** Opening Given data block **

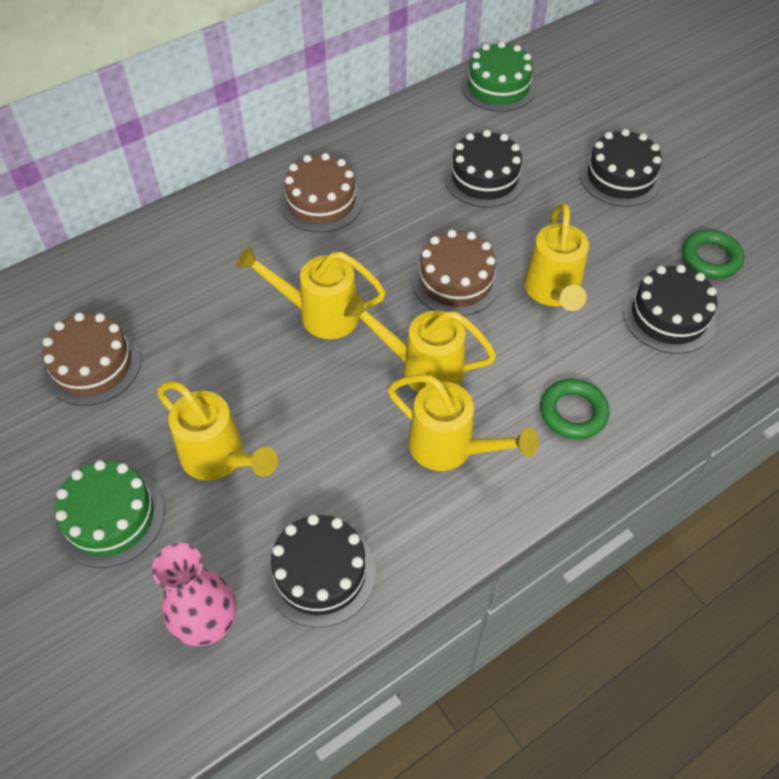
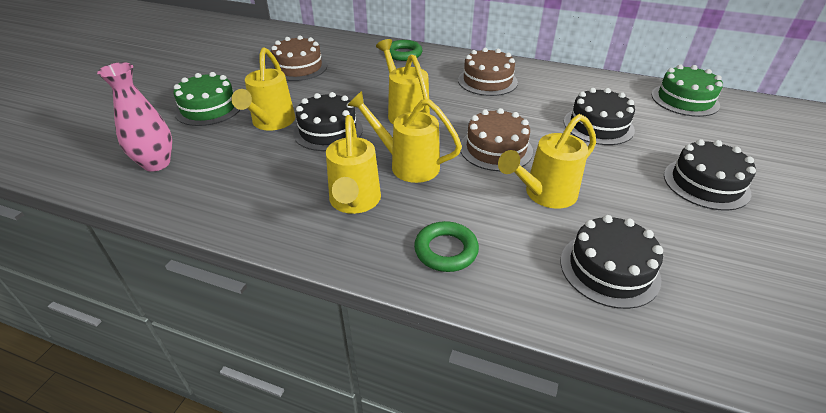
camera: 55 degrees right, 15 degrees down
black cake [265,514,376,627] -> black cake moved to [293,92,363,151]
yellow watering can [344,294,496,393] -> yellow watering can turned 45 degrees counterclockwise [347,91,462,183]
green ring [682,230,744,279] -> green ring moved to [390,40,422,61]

** Closing Given data block **

## Exercise instructions
Pictures are to be dropped, and the remaining data set down exactly.

## Written solution
camera: 55 degrees right, 15 degrees down
black cake [265,514,376,627] -> black cake moved to [293,92,363,151]
yellow watering can [344,294,496,393] -> yellow watering can turned 45 degrees counterclockwise [347,91,462,183]
green ring [682,230,744,279] -> green ring moved to [390,40,422,61]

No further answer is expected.